◆ REQUIREMENT
Find all the lines in the material below with the word "blue", and copy them.

◆ PROVIDED INFORMATION
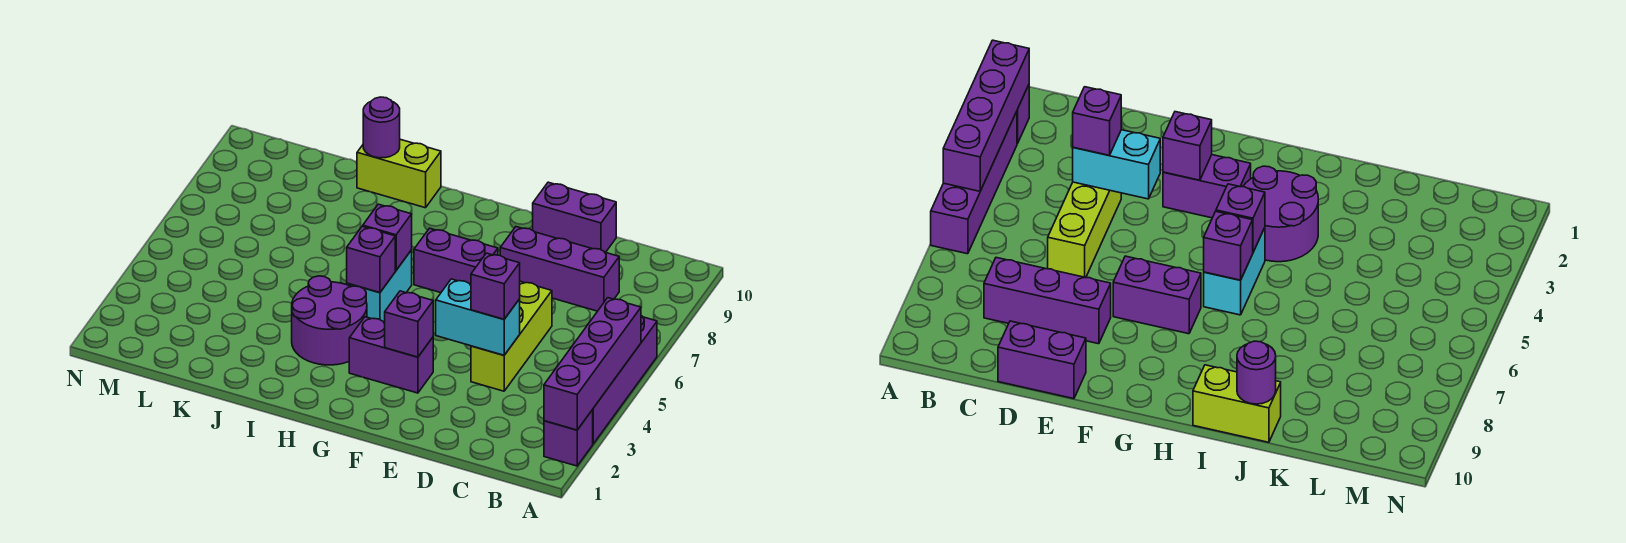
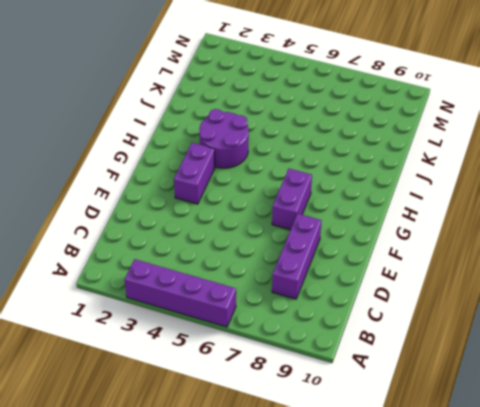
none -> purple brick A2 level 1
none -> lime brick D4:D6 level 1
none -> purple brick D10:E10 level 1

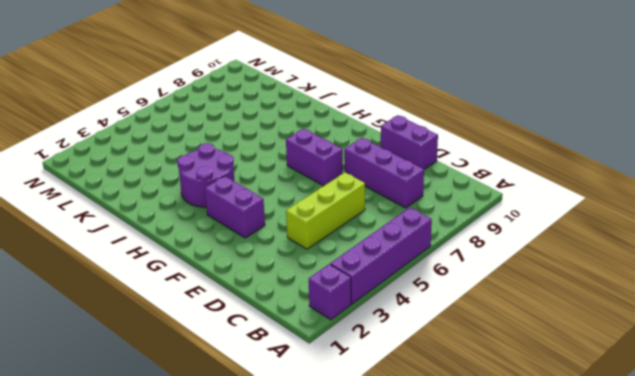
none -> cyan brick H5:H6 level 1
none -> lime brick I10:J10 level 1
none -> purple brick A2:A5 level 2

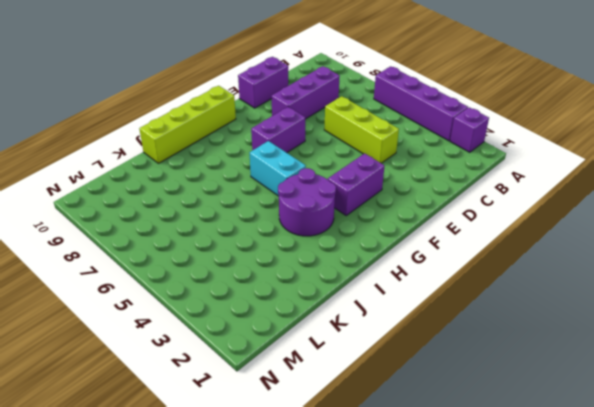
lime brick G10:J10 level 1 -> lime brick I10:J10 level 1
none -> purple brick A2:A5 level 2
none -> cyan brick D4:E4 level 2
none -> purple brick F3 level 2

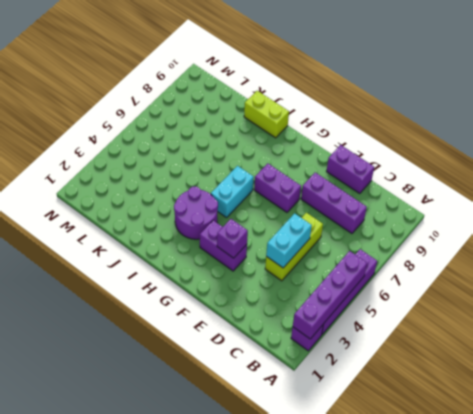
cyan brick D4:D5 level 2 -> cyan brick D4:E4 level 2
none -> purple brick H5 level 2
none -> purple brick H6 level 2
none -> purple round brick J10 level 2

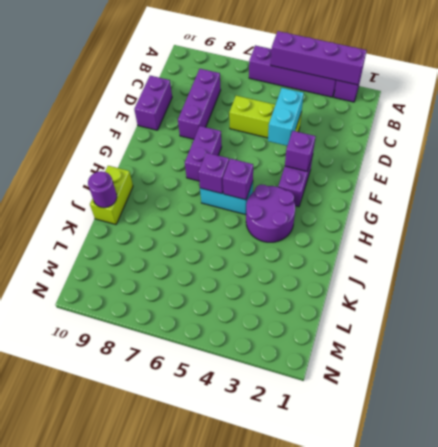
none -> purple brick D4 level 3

==

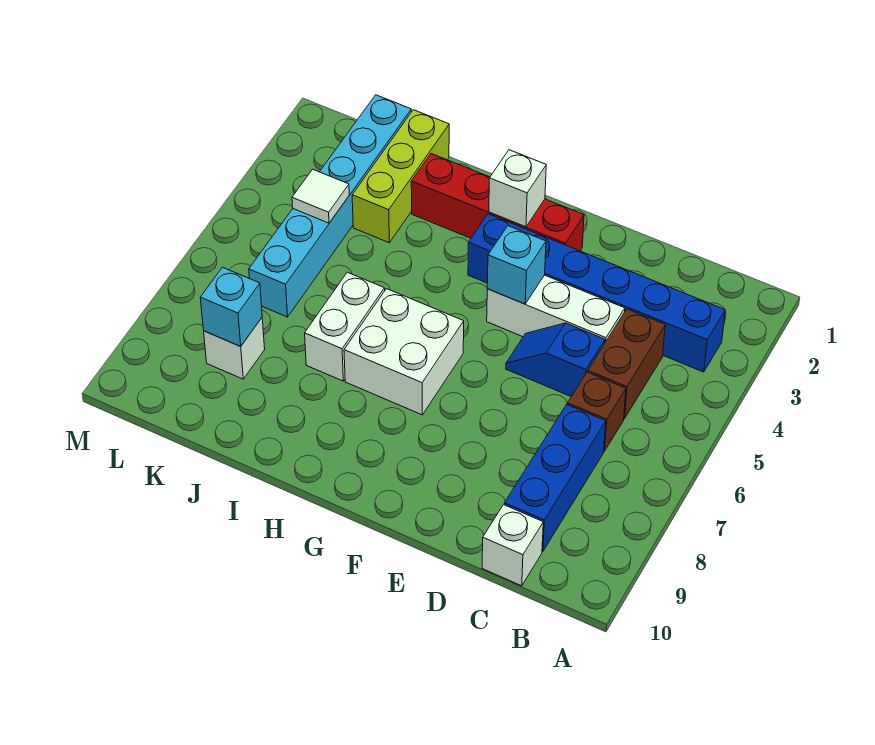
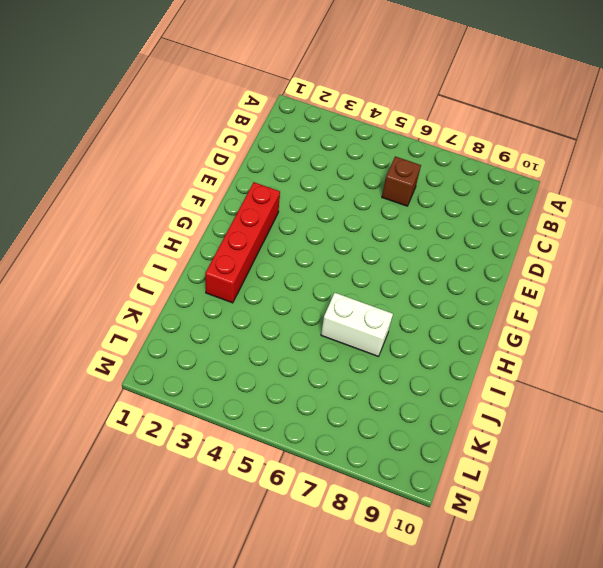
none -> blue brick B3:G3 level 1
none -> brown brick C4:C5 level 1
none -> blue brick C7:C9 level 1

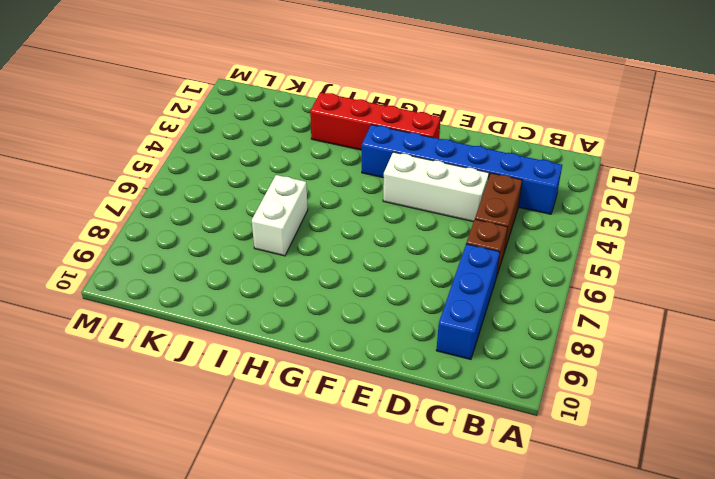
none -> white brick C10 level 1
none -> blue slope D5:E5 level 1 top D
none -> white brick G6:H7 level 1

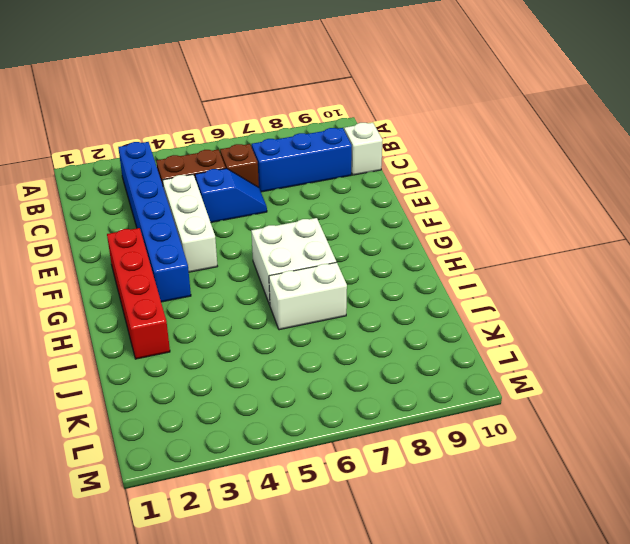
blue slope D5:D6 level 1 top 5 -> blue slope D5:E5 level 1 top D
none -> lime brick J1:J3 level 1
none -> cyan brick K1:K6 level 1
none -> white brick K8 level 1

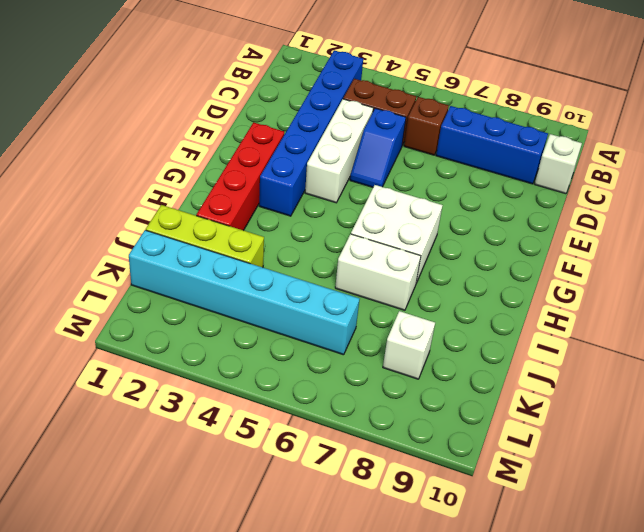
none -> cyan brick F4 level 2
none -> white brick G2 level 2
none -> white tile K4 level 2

◆ ANSWER SECTION
none -> blue brick B3:G3 level 1
none -> blue brick C7:C9 level 1
none -> blue slope D5:E5 level 1 top D
blue slope D5:D6 level 1 top 5 -> blue slope D5:E5 level 1 top D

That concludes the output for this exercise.